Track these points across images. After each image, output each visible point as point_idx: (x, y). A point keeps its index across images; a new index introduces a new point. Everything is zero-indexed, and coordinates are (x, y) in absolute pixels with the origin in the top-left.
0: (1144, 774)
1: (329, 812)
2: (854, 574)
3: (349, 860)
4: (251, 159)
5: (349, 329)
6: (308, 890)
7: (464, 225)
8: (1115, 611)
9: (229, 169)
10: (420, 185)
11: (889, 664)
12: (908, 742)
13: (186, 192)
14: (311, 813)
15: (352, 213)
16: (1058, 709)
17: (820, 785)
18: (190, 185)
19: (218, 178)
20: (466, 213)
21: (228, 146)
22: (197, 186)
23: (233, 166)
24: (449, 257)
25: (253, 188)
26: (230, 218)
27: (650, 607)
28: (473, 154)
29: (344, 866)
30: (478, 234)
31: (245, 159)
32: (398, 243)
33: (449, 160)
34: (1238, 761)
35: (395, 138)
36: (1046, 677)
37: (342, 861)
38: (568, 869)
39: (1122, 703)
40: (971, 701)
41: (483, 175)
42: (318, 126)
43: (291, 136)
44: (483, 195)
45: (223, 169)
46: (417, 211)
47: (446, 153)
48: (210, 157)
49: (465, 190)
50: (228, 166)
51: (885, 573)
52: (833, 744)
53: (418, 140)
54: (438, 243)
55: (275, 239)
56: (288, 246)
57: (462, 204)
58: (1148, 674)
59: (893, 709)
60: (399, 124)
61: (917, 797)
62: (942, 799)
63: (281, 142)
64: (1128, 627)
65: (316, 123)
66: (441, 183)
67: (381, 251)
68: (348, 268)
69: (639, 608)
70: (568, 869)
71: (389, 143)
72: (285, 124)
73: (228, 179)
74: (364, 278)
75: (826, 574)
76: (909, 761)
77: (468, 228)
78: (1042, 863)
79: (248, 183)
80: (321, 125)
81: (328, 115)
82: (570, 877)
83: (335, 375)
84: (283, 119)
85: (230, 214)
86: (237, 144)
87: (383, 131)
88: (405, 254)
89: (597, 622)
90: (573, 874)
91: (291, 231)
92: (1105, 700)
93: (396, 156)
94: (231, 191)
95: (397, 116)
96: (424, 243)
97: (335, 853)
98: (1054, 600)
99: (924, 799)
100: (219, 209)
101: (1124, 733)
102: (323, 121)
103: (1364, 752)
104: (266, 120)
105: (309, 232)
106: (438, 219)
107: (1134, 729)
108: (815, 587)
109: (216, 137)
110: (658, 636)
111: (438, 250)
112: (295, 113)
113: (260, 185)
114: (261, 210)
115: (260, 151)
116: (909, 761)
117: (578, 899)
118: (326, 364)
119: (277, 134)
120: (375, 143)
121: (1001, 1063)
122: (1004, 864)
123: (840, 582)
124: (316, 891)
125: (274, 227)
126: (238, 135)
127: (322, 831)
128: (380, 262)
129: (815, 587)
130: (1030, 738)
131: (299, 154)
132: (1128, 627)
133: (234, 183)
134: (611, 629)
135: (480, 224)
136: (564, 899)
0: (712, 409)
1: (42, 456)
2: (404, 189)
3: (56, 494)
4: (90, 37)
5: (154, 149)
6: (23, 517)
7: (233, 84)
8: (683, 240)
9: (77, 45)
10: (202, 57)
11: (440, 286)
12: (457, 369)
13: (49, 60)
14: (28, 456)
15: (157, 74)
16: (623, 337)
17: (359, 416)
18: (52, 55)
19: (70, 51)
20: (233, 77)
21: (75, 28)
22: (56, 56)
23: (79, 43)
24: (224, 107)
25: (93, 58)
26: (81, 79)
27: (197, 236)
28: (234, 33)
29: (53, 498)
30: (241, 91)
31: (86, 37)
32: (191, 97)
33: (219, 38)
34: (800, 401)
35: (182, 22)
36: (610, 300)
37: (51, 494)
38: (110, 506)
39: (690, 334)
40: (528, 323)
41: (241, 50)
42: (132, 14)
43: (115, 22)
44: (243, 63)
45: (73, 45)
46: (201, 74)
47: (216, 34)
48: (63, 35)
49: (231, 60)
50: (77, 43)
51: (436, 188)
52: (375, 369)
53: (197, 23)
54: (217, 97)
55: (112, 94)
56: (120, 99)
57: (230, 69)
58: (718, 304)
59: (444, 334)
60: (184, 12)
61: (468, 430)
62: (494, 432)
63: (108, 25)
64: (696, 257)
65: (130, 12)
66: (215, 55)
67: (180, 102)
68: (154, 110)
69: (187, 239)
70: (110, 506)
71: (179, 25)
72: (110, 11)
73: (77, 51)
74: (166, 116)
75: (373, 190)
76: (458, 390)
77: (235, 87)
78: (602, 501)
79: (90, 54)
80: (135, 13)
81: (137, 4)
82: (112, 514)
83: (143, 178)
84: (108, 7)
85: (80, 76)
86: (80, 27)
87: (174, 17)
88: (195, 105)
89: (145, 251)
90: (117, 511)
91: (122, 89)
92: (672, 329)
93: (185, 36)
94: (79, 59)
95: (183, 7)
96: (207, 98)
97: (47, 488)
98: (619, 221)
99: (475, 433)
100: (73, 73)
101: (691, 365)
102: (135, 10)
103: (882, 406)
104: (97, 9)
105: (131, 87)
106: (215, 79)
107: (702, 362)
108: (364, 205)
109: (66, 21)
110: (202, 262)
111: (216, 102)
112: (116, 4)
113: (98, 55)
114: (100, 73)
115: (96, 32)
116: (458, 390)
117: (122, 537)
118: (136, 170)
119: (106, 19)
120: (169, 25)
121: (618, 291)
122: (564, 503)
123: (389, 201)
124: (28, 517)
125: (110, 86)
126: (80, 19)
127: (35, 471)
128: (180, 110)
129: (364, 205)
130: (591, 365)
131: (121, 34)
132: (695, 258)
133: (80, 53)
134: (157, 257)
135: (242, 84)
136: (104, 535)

◆ Brief: Set out every line of the material above as a numbered list, leaving out any blank lines.

◆ Correct result:
1. Track these points across images. After each image, output each visible point as point_idx: (x, y). A point keeps its index across images; a new index introduces a new point. Everything is zero-indexed, and coordinates are (x, y) in absolute pixels with the origin in the top-left.
2. 0: (1144, 774)
3. 1: (329, 812)
4. 2: (854, 574)
5. 3: (349, 860)
6. 4: (251, 159)
7. 5: (349, 329)
8. 6: (308, 890)
9. 7: (464, 225)
10. 8: (1115, 611)
11. 9: (229, 169)
12. 10: (420, 185)
13. 11: (889, 664)
14. 12: (908, 742)
15. 13: (186, 192)
16. 14: (311, 813)
17. 15: (352, 213)
18. 16: (1058, 709)
19. 17: (820, 785)
20. 18: (190, 185)
21. 19: (218, 178)
22. 20: (466, 213)
23. 21: (228, 146)
24. 22: (197, 186)
25. 23: (233, 166)
26. 24: (449, 257)
27. 25: (253, 188)
28. 26: (230, 218)
29. 27: (650, 607)
30. 28: (473, 154)
31. 29: (344, 866)
32. 30: (478, 234)
33. 31: (245, 159)
34. 32: (398, 243)
35. 33: (449, 160)
36. 34: (1238, 761)
37. 35: (395, 138)
38. 36: (1046, 677)
39. 37: (342, 861)
40. 38: (568, 869)
41. 39: (1122, 703)
42. 40: (971, 701)
43. 41: (483, 175)
44. 42: (318, 126)
45. 43: (291, 136)
46. 44: (483, 195)
47. 45: (223, 169)
48. 46: (417, 211)
49. 47: (446, 153)
50. 48: (210, 157)
51. 49: (465, 190)
52. 50: (228, 166)
53. 51: (885, 573)
54. 52: (833, 744)
55. 53: (418, 140)
56. 54: (438, 243)
57. 55: (275, 239)
58. 56: (288, 246)
59. 57: (462, 204)
60. 58: (1148, 674)
61. 59: (893, 709)
62. 60: (399, 124)
63. 61: (917, 797)
64. 62: (942, 799)
65. 63: (281, 142)
66. 64: (1128, 627)
67. 65: (316, 123)
68. 66: (441, 183)
69. 67: (381, 251)
70. 68: (348, 268)
71. 69: (639, 608)
72. 70: (568, 869)
73. 71: (389, 143)
74. 72: (285, 124)
75. 73: (228, 179)
76. 74: (364, 278)
77. 75: (826, 574)
78. 76: (909, 761)
79. 77: (468, 228)
80. 78: (1042, 863)
81. 79: (248, 183)
82. 80: (321, 125)
83. 81: (328, 115)
84. 82: (570, 877)
85. 83: (335, 375)
86. 84: (283, 119)
87. 85: (230, 214)
88. 86: (237, 144)
89. 87: (383, 131)
90. 88: (405, 254)
91. 89: (597, 622)
92. 90: (573, 874)
93. 91: (291, 231)
94. 92: (1105, 700)
95. 93: (396, 156)
96. 94: (231, 191)
97. 95: (397, 116)
98. 96: (424, 243)
99. 97: (335, 853)
100. 98: (1054, 600)
101. 99: (924, 799)
102. 100: (219, 209)
103. 101: (1124, 733)
104. 102: (323, 121)
105. 103: (1364, 752)
106. 104: (266, 120)
107. 105: (309, 232)
108. 106: (438, 219)
109. 107: (1134, 729)
110. 108: (815, 587)
111. 109: (216, 137)
112. 110: (658, 636)
113. 111: (438, 250)
114. 112: (295, 113)
115. 113: (260, 185)
116. 114: (261, 210)
117. 115: (260, 151)
118. 116: (909, 761)
119. 117: (578, 899)
120. 118: (326, 364)
121. 119: (277, 134)
122. 120: (375, 143)
123. 121: (1001, 1063)
124. 122: (1004, 864)
125. 123: (840, 582)
126. 124: (316, 891)
127. 125: (274, 227)
128. 126: (238, 135)
129. 127: (322, 831)
130. 128: (380, 262)
131. 129: (815, 587)
132. 130: (1030, 738)
133. 131: (299, 154)
134. 132: (1128, 627)
135. 133: (234, 183)
136. 134: (611, 629)
137. 135: (480, 224)
138. 136: (564, 899)
139. 0: (712, 409)
140. 1: (42, 456)
141. 2: (404, 189)
142. 3: (56, 494)
143. 4: (90, 37)
144. 5: (154, 149)
145. 6: (23, 517)
146. 7: (233, 84)
147. 8: (683, 240)
148. 9: (77, 45)
149. 10: (202, 57)
150. 11: (440, 286)
151. 12: (457, 369)
152. 13: (49, 60)
153. 14: (28, 456)
154. 15: (157, 74)
155. 16: (623, 337)
156. 17: (359, 416)
157. 18: (52, 55)
158. 19: (70, 51)
159. 20: (233, 77)
160. 21: (75, 28)
161. 22: (56, 56)
162. 23: (79, 43)
163. 24: (224, 107)
164. 25: (93, 58)
165. 26: (81, 79)
166. 27: (197, 236)
167. 28: (234, 33)
168. 29: (53, 498)
169. 30: (241, 91)
170. 31: (86, 37)
171. 32: (191, 97)
172. 33: (219, 38)
173. 34: (800, 401)
174. 35: (182, 22)
175. 36: (610, 300)
176. 37: (51, 494)
177. 38: (110, 506)
178. 39: (690, 334)
179. 40: (528, 323)
180. 41: (241, 50)
181. 42: (132, 14)
182. 43: (115, 22)
183. 44: (243, 63)
184. 45: (73, 45)
185. 46: (201, 74)
186. 47: (216, 34)
187. 48: (63, 35)
188. 49: (231, 60)
189. 50: (77, 43)
190. 51: (436, 188)
191. 52: (375, 369)
192. 53: (197, 23)
193. 54: (217, 97)
194. 55: (112, 94)
195. 56: (120, 99)
196. 57: (230, 69)
197. 58: (718, 304)
198. 59: (444, 334)
199. 60: (184, 12)
200. 61: (468, 430)
201. 62: (494, 432)
202. 63: (108, 25)
203. 64: (696, 257)
204. 65: (130, 12)
205. 66: (215, 55)
206. 67: (180, 102)
207. 68: (154, 110)
208. 69: (187, 239)
209. 70: (110, 506)
210. 71: (179, 25)
211. 72: (110, 11)
212. 73: (77, 51)
213. 74: (166, 116)
214. 75: (373, 190)
215. 76: (458, 390)
216. 77: (235, 87)
217. 78: (602, 501)
218. 79: (90, 54)
219. 80: (135, 13)
220. 81: (137, 4)
221. 82: (112, 514)
222. 83: (143, 178)
223. 84: (108, 7)
224. 85: (80, 76)
225. 86: (80, 27)
226. 87: (174, 17)
227. 88: (195, 105)
228. 89: (145, 251)
229. 90: (117, 511)
230. 91: (122, 89)
231. 92: (672, 329)
232. 93: (185, 36)
233. 94: (79, 59)
234. 95: (183, 7)
235. 96: (207, 98)
236. 97: (47, 488)
237. 98: (619, 221)
238. 99: (475, 433)
239. 100: (73, 73)
240. 101: (691, 365)
241. 102: (135, 10)
242. 103: (882, 406)
243. 104: (97, 9)
244. 105: (131, 87)
245. 106: (215, 79)
246. 107: (702, 362)
247. 108: (364, 205)
248. 109: (66, 21)
249. 110: (202, 262)
250. 111: (216, 102)
251. 112: (116, 4)
252. 113: (98, 55)
253. 114: (100, 73)
254. 115: (96, 32)
255. 116: (458, 390)
256. 117: (122, 537)
257. 118: (136, 170)
258. 119: (106, 19)
259. 120: (169, 25)
260. 121: (618, 291)
261. 122: (564, 503)
262. 123: (389, 201)
263. 124: (28, 517)
264. 125: (110, 86)
265. 126: (80, 19)
266. 127: (35, 471)
267. 128: (180, 110)
268. 129: (364, 205)
269. 130: (591, 365)
270. 131: (121, 34)
271. 132: (695, 258)
272. 133: (80, 53)
273. 134: (157, 257)
274. 135: (242, 84)
275. 136: (104, 535)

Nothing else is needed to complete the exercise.